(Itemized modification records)
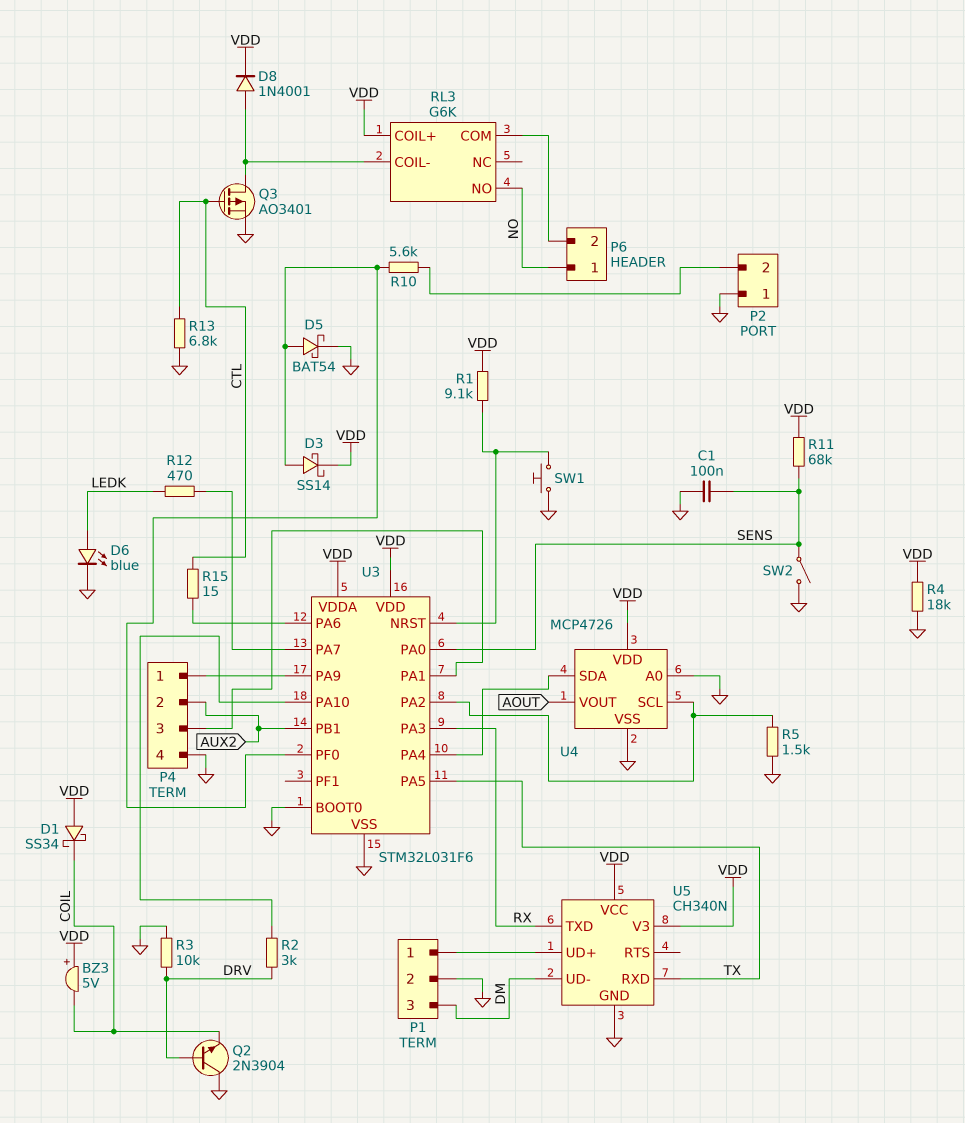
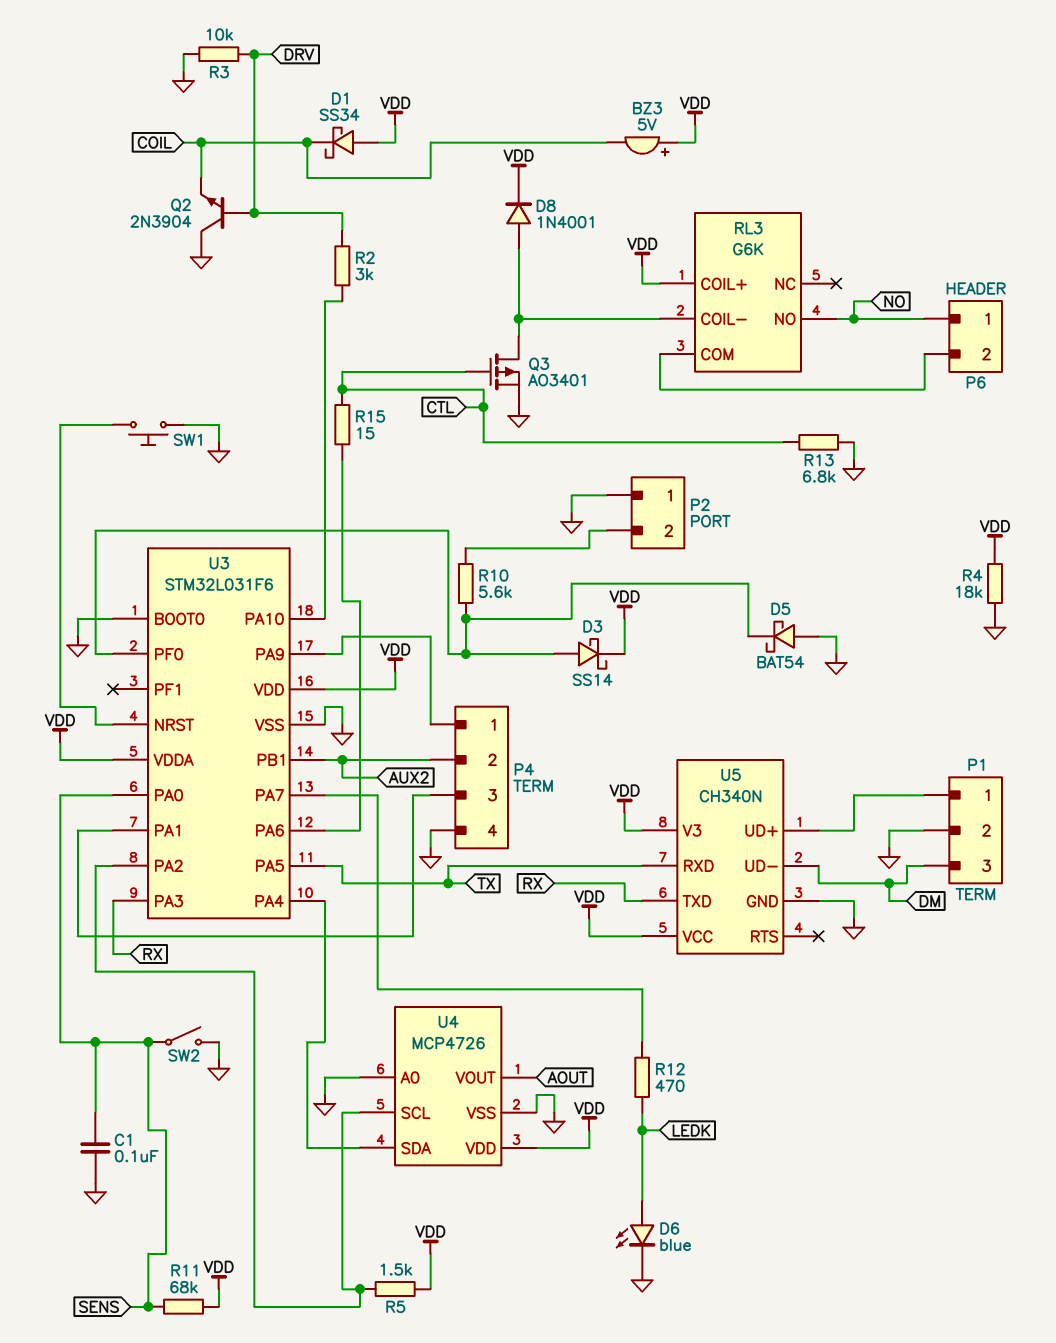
D5: schottky BAT54 (A U3/PF0, K GND) -> schottky BAT54 (A GND, K U3/PF0)
R1: 9.1k (U3/NRST, VDD) -> none
R5: 1.5k (GND, U3/PA2) -> 1.5k (U3/PA2, VDD)

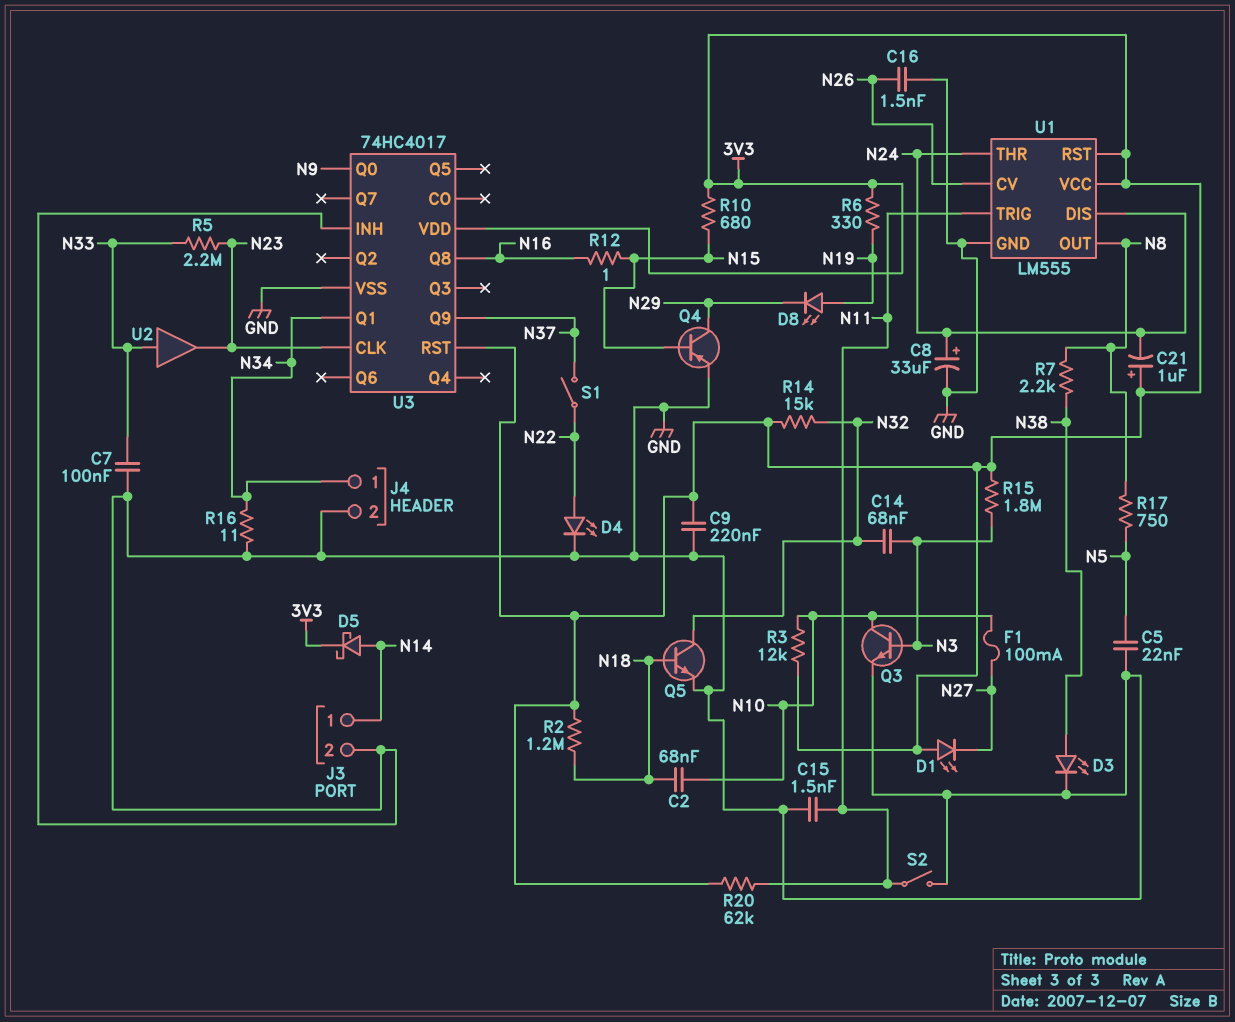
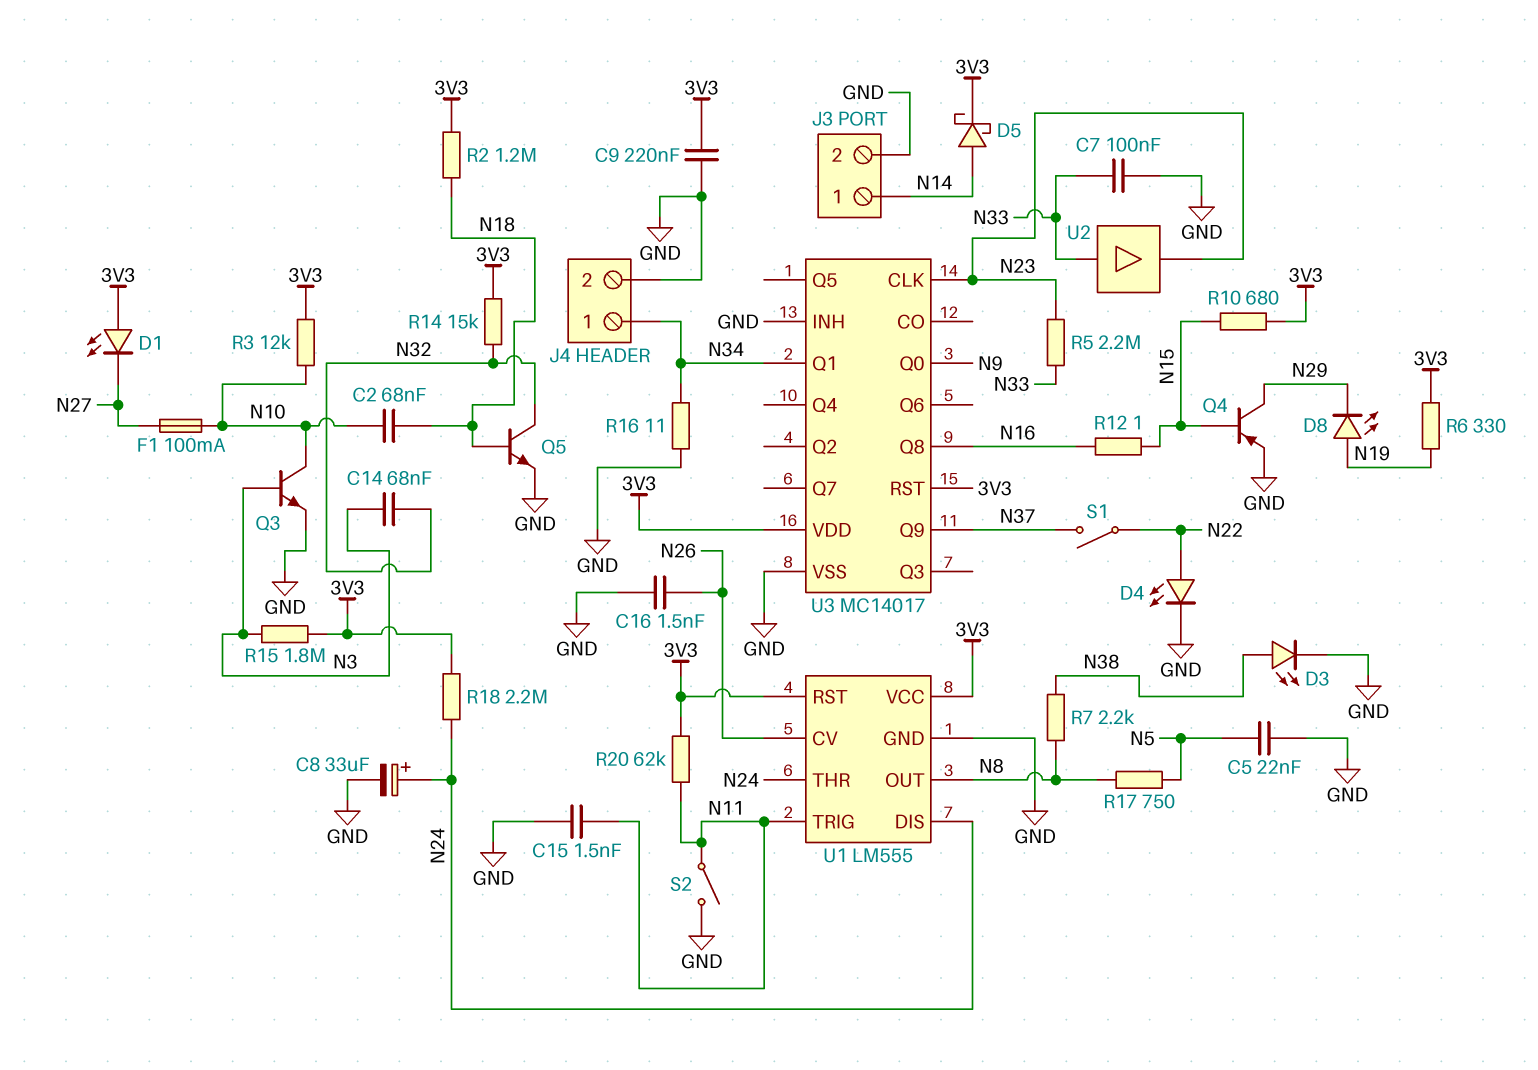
C21: 1uF (plus 3V3, minus N24) -> none
R18: none -> 2.2M (3V3, N24)
U3: 74HC4017 -> MC14017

▶ _HOW TO COMPLETE THIS TASK_
Filter these records, keeping every line where the word "none" occurs.

▶ _RESPONSE BOX_
R1: 9.1k (U3/NRST, VDD) -> none
C21: 1uF (plus 3V3, minus N24) -> none
R18: none -> 2.2M (3V3, N24)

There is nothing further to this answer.